## Your goal
Reproduce exactly the lines below from the one containing "D1: diode 1N4007" through the one containing "U5: NAND 74HC00", including both, and nothing else.

[Revision comparison data]
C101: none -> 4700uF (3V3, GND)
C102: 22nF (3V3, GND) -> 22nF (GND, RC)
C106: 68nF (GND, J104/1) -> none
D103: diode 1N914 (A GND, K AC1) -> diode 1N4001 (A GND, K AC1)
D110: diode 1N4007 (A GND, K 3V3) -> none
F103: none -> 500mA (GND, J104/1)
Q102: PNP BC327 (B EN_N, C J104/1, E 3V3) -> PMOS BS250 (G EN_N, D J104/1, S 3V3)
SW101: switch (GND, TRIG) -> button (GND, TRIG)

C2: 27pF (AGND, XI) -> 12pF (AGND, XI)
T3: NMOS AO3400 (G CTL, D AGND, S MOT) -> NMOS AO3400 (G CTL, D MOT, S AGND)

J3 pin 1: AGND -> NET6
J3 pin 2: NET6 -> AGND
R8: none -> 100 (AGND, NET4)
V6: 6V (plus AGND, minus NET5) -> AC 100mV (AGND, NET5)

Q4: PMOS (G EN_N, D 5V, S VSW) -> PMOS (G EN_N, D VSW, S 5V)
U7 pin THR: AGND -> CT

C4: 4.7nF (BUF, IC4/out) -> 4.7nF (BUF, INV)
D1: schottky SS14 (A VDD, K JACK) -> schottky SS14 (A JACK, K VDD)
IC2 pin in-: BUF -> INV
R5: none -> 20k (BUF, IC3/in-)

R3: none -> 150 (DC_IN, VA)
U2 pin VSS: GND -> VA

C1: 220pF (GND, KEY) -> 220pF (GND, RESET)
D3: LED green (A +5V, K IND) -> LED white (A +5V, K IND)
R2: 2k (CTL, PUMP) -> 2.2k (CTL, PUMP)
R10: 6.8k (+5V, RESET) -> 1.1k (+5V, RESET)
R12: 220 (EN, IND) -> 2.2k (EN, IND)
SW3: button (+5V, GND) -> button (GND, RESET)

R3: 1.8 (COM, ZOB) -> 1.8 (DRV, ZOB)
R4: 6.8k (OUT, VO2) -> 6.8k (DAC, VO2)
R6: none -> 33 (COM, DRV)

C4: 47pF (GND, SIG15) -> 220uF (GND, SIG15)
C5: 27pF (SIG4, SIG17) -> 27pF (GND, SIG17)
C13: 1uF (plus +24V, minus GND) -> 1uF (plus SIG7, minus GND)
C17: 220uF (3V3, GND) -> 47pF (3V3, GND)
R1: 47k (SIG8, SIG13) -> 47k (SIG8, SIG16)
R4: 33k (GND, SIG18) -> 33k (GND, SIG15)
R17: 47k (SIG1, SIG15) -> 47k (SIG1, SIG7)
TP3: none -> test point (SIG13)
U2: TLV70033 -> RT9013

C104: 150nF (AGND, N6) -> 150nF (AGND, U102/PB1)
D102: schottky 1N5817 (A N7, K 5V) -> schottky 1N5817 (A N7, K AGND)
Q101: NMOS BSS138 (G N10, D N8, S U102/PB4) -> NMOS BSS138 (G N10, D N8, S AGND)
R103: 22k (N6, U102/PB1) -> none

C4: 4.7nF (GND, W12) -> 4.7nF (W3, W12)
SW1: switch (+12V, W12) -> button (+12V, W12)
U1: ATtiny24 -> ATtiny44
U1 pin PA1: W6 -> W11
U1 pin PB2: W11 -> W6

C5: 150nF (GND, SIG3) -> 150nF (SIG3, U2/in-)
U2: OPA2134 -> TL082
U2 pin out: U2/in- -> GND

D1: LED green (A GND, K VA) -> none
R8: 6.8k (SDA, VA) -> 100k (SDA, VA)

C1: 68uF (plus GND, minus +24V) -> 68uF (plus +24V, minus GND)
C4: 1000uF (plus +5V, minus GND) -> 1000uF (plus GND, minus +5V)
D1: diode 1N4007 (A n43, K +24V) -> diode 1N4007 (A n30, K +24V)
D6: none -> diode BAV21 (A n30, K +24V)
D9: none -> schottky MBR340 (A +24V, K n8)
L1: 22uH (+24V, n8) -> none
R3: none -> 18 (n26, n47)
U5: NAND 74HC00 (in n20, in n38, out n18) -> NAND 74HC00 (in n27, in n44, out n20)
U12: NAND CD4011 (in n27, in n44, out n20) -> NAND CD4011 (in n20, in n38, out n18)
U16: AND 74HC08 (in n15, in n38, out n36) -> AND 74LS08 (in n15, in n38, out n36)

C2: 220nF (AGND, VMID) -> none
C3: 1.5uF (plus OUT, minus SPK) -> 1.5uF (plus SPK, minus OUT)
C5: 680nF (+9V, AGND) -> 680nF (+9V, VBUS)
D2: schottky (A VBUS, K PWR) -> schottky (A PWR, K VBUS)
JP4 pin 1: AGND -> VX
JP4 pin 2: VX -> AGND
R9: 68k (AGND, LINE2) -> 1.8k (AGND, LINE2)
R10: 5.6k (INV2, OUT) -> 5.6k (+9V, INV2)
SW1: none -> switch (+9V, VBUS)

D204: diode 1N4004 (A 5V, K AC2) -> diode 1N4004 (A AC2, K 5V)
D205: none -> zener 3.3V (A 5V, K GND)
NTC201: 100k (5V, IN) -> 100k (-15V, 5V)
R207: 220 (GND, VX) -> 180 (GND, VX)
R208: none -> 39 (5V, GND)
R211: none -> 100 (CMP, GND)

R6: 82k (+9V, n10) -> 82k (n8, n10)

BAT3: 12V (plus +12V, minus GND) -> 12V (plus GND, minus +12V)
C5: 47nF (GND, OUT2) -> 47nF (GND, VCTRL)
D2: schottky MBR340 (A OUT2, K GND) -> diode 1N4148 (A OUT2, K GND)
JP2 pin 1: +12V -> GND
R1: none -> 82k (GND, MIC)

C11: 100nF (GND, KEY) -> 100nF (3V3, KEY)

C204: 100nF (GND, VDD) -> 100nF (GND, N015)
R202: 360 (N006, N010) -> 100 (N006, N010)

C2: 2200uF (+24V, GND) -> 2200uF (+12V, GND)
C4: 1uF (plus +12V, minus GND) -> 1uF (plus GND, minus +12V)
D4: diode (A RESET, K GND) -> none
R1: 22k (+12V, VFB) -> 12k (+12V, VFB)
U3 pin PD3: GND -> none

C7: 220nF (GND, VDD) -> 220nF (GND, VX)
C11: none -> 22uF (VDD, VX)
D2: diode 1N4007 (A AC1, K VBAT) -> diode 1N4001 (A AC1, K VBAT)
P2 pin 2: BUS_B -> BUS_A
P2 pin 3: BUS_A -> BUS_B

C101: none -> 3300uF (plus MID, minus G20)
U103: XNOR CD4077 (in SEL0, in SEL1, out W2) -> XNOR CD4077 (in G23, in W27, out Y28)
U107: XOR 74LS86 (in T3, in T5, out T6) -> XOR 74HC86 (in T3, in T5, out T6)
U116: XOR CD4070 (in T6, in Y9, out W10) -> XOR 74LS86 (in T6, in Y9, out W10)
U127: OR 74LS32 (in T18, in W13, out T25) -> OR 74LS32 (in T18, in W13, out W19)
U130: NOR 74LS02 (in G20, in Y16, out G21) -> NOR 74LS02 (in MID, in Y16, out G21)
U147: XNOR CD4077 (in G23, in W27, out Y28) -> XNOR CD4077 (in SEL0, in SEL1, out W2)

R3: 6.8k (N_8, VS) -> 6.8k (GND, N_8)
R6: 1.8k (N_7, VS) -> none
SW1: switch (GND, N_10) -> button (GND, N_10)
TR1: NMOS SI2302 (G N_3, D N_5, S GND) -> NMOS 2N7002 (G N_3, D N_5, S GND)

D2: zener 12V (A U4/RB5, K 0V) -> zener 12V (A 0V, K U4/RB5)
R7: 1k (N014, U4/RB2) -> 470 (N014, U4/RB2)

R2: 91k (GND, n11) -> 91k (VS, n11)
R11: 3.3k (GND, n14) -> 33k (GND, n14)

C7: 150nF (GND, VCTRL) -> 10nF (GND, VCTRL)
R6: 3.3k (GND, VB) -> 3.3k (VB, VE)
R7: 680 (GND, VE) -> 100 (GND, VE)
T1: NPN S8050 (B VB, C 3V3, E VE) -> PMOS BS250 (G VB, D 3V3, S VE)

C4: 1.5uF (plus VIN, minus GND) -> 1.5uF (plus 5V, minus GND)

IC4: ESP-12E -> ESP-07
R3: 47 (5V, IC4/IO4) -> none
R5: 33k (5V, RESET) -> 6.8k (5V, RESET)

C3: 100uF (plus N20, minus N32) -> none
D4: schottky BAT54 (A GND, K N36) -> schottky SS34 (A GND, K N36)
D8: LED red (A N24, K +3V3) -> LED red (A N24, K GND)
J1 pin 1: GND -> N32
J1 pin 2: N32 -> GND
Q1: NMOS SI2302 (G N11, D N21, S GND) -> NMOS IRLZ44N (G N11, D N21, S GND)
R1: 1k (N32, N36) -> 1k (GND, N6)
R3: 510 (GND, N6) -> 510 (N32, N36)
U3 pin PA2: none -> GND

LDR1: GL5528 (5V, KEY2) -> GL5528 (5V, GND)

## Your solution
D1: diode 1N4007 (A n43, K +24V) -> diode 1N4007 (A n30, K +24V)
D6: none -> diode BAV21 (A n30, K +24V)
D9: none -> schottky MBR340 (A +24V, K n8)
L1: 22uH (+24V, n8) -> none
R3: none -> 18 (n26, n47)
U5: NAND 74HC00 (in n20, in n38, out n18) -> NAND 74HC00 (in n27, in n44, out n20)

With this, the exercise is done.